Task to complete: Each line below is to be copied exactly; images do not go into the copy.

-*-

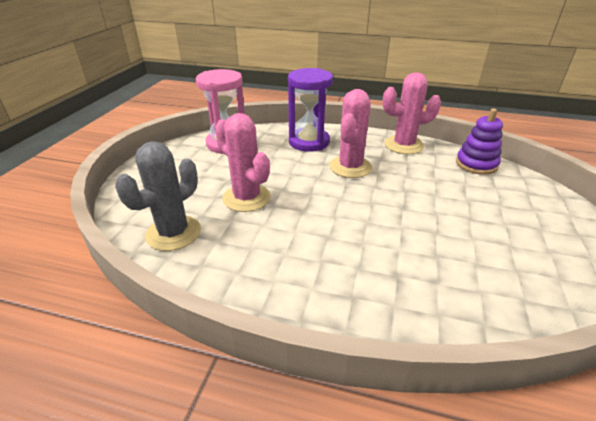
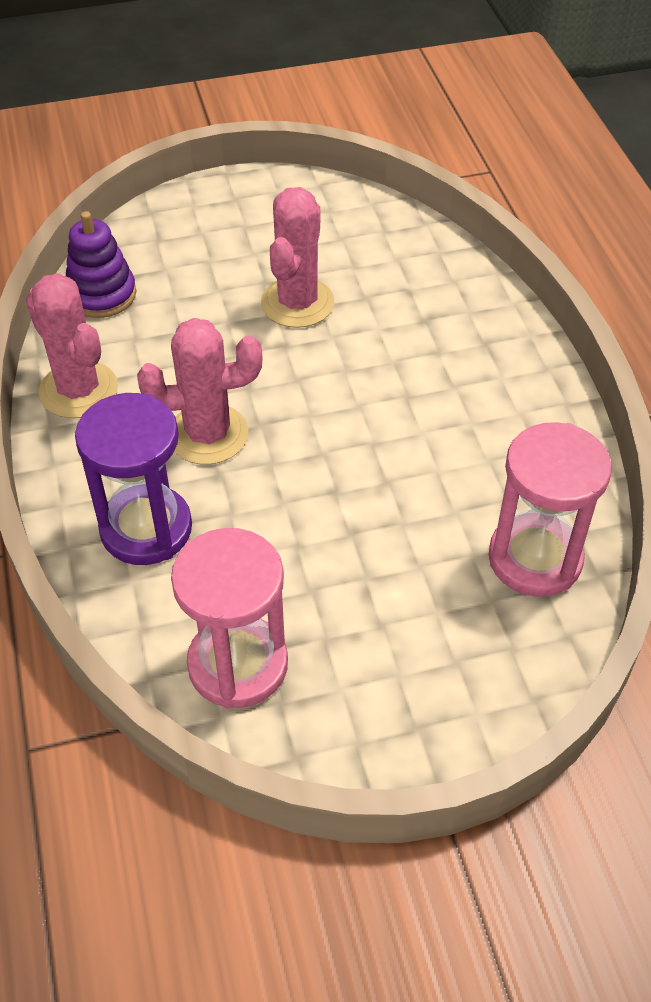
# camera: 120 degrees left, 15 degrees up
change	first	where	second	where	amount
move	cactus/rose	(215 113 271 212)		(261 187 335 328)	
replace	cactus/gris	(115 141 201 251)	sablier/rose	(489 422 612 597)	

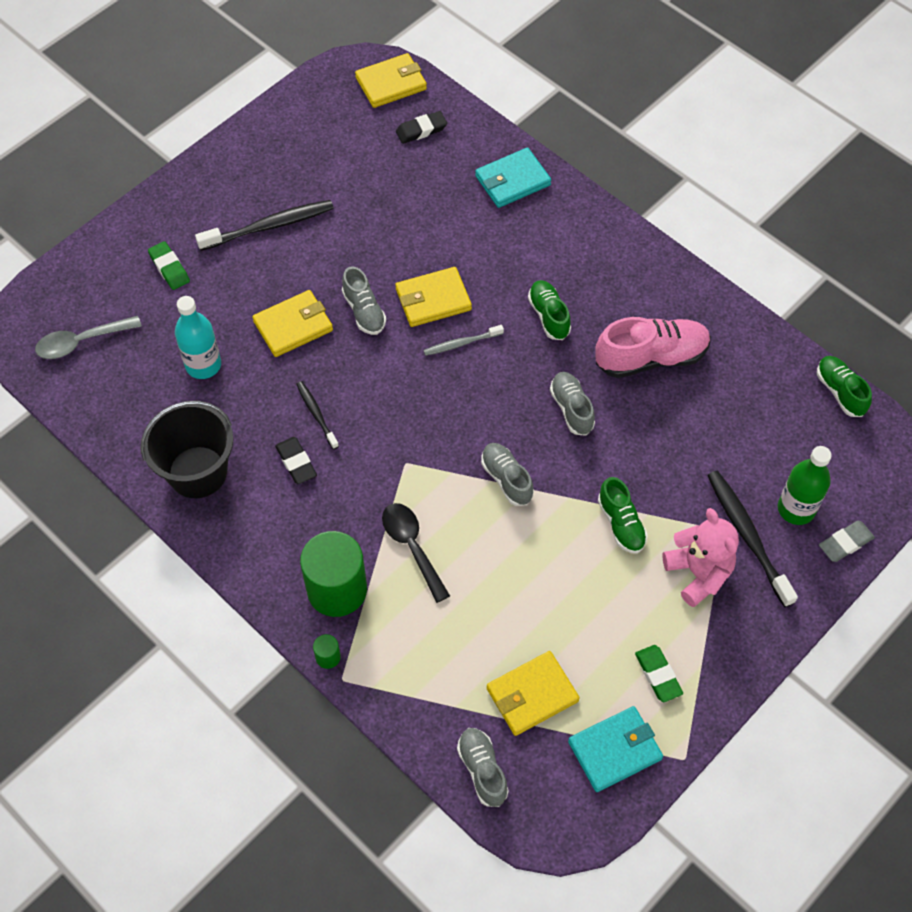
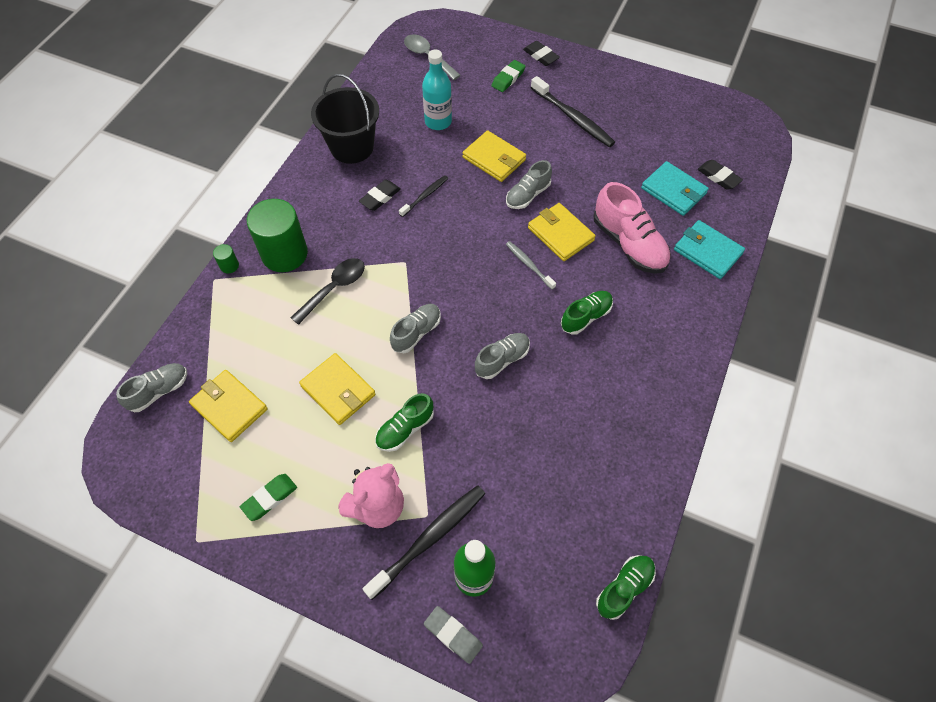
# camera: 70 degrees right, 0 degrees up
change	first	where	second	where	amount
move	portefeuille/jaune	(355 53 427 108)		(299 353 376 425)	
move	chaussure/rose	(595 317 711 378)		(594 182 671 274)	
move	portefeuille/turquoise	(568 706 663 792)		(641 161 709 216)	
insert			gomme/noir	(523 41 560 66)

-*-

Solution for this task:
# camera: 120 degrees left, 15 degrees up
change	first	where	second	where	amount
move	cactus/rose	(215 113 271 212)		(261 187 335 328)	
replace	cactus/gris	(115 141 201 251)	sablier/rose	(489 422 612 597)	

# camera: 70 degrees right, 0 degrees up
change	first	where	second	where	amount
move	portefeuille/jaune	(355 53 427 108)		(299 353 376 425)	
move	chaussure/rose	(595 317 711 378)		(594 182 671 274)	
move	portefeuille/turquoise	(568 706 663 792)		(641 161 709 216)	
insert			gomme/noir	(523 41 560 66)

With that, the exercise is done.